╭─ RECORDS FOR THIS TASK

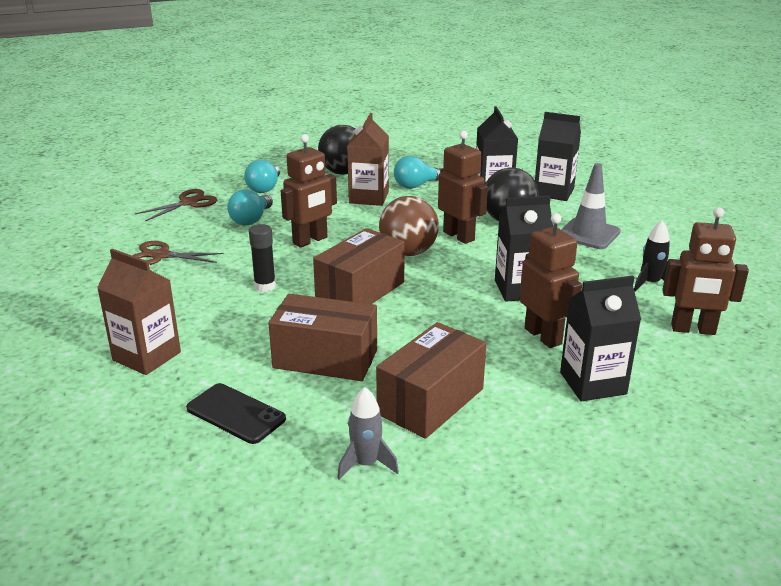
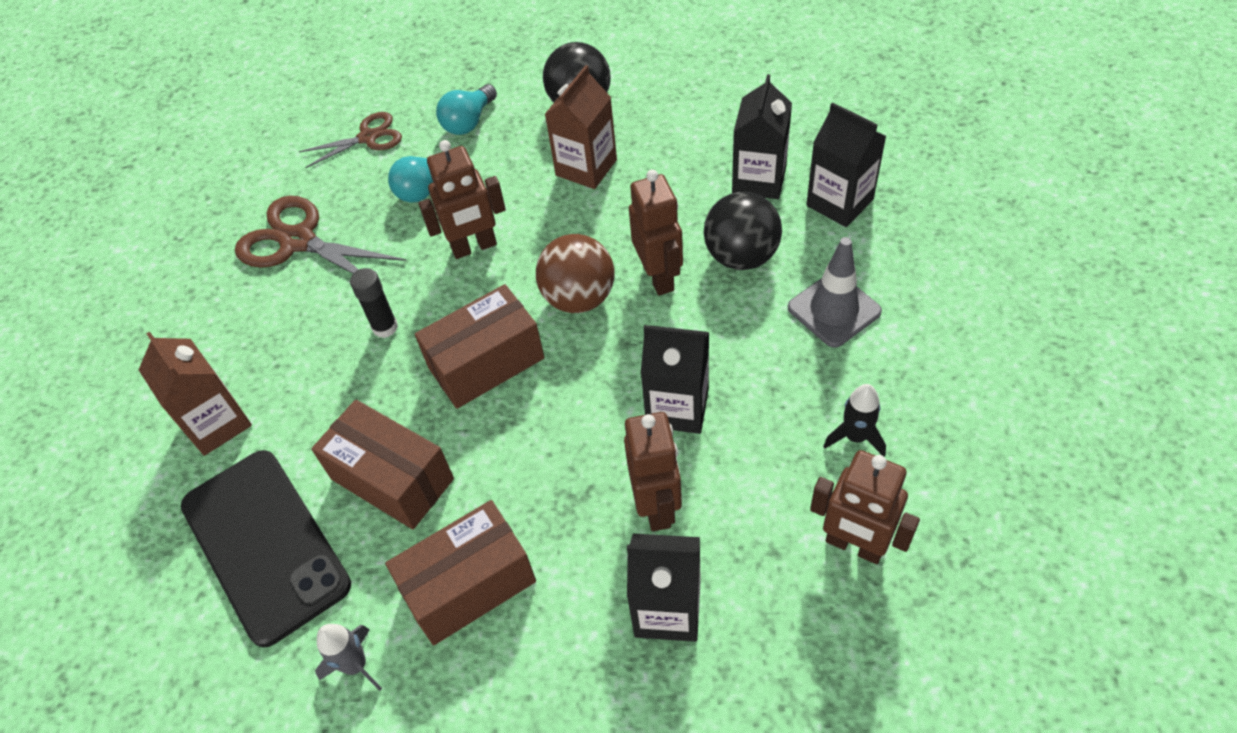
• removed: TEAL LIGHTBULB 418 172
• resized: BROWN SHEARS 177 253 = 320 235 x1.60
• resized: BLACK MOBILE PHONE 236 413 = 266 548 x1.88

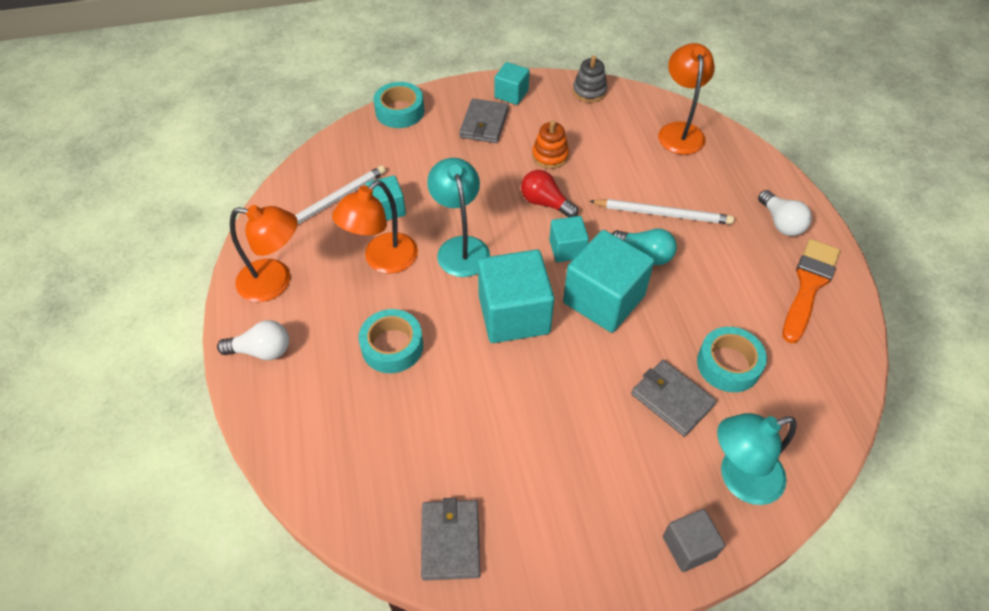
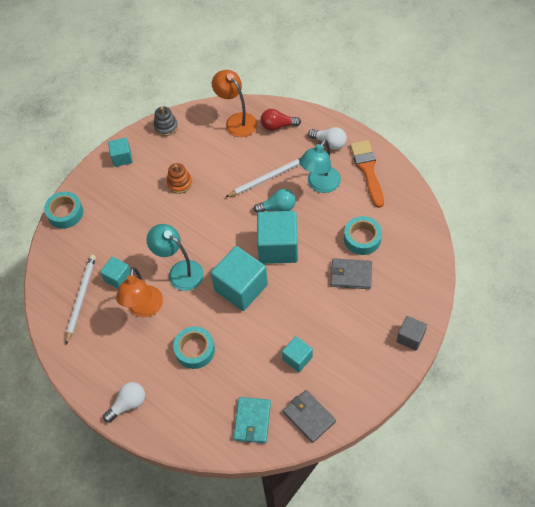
• removed: ORANGE READING LAMP 264 253
• removed: GREY CARD WALLET 484 120
• added: TEAL CARD WALLET 252 420
• moved: SCARLET LIGHTBULB 549 193 to 281 120
• moved: TEAL CUBE 569 239 to 297 354
• moved: TEAL READING LAMP 757 459 to 320 166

╰─

*WHAT YOU WILL DO*
Within the records above, the line carrying "WALLET 484 120" starts the range and the last line ends it. Set down that range exactly.

*SOLUTION*
• removed: GREY CARD WALLET 484 120
• added: TEAL CARD WALLET 252 420
• moved: SCARLET LIGHTBULB 549 193 to 281 120
• moved: TEAL CUBE 569 239 to 297 354
• moved: TEAL READING LAMP 757 459 to 320 166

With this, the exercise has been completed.